• Try it: In the records below, the line with "(446, 464) = (367, 420): green" opens the range and the line with "(407, 73) = (814, 304): grey shoe -> red ball" closes it; print that range exactly and nothing else.

[Scene difference descriptions]

::::::::

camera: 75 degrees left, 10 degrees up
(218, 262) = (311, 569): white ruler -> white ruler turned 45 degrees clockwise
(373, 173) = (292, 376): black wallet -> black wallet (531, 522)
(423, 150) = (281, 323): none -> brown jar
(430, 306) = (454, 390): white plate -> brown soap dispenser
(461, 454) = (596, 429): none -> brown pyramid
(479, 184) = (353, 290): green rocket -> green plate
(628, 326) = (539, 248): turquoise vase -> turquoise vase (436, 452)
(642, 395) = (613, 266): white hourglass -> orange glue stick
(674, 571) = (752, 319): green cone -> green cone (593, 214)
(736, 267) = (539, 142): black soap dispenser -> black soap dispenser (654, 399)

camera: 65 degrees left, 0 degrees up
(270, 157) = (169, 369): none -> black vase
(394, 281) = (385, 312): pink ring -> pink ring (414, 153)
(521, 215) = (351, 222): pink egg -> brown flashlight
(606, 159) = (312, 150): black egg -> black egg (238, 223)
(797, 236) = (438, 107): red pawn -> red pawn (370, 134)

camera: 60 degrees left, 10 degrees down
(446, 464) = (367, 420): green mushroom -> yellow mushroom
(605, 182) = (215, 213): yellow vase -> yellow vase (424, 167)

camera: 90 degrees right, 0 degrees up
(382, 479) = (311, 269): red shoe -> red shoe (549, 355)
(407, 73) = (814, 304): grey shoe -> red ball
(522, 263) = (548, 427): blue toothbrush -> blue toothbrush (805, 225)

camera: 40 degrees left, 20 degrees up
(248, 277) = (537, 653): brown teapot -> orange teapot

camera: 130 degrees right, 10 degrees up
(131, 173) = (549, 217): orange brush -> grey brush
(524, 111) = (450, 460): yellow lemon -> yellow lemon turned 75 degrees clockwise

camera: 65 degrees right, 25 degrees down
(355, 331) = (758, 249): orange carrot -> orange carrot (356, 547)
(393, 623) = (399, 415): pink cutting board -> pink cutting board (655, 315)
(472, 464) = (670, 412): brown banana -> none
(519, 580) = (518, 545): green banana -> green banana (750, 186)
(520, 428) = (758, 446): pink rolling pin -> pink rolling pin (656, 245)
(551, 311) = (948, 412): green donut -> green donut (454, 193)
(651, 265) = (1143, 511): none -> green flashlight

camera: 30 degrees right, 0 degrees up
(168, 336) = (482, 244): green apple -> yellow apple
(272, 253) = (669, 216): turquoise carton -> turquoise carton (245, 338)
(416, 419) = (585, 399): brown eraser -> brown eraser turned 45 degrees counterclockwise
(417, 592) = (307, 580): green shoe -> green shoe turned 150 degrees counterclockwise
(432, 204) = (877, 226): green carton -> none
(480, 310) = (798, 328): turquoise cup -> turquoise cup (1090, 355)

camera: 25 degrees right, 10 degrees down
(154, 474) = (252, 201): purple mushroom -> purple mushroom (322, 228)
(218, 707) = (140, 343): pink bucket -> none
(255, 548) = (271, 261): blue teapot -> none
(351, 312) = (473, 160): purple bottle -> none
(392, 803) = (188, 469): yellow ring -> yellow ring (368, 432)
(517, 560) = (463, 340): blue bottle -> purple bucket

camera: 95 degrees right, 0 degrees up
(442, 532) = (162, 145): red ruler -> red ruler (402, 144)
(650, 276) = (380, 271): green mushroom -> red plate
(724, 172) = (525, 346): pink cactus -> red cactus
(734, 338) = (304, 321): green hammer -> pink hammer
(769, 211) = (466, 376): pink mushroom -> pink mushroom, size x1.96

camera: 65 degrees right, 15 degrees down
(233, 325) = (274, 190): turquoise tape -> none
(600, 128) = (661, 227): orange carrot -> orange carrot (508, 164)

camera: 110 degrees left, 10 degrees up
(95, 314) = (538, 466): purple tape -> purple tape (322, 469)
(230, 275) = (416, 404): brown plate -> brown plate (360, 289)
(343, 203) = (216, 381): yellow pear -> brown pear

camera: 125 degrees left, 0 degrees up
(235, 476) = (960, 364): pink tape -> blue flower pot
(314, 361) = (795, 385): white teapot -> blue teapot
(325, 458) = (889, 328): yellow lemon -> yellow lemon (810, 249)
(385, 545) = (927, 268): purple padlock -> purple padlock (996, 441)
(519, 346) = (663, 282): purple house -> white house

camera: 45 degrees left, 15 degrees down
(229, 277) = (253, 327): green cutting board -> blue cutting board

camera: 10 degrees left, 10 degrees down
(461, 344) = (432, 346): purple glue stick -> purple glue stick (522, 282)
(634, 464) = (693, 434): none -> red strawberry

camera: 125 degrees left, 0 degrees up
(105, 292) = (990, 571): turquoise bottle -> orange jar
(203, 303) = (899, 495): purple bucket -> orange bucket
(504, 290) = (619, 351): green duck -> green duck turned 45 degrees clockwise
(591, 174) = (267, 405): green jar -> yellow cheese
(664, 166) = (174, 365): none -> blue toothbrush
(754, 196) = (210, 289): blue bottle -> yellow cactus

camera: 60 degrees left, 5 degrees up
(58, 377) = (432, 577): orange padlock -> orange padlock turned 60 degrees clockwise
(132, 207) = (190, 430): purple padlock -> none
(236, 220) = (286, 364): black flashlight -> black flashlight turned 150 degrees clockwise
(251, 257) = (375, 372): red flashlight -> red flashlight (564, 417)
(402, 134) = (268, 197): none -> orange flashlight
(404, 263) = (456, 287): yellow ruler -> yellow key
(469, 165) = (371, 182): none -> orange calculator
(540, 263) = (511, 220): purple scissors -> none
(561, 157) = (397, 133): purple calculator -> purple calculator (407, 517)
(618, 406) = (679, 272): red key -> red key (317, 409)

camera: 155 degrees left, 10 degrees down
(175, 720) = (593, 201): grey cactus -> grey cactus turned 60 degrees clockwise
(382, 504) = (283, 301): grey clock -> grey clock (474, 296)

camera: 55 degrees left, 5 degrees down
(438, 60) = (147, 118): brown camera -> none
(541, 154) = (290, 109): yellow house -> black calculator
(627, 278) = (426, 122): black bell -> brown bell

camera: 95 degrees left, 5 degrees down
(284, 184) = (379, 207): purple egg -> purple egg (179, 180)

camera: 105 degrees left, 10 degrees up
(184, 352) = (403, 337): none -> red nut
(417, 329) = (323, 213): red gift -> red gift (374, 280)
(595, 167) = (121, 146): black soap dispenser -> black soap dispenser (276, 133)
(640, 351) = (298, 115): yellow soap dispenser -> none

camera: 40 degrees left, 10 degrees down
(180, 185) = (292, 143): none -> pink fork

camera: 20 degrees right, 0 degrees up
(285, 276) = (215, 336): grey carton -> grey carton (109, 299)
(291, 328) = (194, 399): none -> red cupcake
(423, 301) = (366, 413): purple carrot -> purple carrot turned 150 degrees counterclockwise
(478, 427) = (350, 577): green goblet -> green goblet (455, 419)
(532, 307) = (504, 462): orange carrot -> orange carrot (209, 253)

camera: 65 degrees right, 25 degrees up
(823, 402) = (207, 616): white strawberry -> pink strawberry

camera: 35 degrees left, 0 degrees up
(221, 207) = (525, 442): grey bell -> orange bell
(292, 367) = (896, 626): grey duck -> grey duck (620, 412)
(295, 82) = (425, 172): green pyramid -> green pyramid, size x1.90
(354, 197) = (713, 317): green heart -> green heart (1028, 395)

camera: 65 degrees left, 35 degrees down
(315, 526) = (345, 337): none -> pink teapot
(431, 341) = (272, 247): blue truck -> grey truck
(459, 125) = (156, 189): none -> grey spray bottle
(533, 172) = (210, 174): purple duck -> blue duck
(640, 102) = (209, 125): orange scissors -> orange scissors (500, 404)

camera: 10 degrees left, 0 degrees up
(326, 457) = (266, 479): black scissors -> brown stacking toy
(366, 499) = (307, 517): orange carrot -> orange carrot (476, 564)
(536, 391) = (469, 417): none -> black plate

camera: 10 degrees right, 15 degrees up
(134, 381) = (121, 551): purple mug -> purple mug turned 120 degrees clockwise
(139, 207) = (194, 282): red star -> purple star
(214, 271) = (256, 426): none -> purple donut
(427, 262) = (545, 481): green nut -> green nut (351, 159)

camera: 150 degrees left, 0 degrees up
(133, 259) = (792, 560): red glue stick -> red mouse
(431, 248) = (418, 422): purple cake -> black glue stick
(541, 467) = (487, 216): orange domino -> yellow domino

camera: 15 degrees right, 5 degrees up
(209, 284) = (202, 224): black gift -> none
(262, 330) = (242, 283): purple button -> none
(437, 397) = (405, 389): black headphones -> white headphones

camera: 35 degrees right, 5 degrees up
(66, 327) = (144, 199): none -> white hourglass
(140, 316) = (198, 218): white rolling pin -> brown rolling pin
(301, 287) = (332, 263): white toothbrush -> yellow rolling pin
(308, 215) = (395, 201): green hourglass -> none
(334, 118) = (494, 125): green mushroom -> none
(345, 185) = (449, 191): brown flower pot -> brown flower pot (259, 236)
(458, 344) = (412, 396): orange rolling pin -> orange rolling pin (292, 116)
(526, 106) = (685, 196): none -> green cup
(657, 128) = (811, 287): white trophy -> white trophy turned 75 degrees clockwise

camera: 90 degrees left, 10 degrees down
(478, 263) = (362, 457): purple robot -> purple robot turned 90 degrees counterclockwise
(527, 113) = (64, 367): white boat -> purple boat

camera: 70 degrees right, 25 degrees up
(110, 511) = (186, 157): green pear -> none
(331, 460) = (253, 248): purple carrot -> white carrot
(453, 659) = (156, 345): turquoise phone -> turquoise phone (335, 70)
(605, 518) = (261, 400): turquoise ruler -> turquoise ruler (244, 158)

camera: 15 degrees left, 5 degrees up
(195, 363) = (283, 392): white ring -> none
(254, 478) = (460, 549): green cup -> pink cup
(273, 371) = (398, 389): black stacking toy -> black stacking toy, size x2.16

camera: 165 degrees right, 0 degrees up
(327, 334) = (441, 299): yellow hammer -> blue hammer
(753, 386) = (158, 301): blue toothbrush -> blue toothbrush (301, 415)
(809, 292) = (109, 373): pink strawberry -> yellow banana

::::::::

• Result of the exercise:
(446, 464) = (367, 420): green mushroom -> yellow mushroom
(605, 182) = (215, 213): yellow vase -> yellow vase (424, 167)

camera: 90 degrees right, 0 degrees up
(382, 479) = (311, 269): red shoe -> red shoe (549, 355)
(407, 73) = (814, 304): grey shoe -> red ball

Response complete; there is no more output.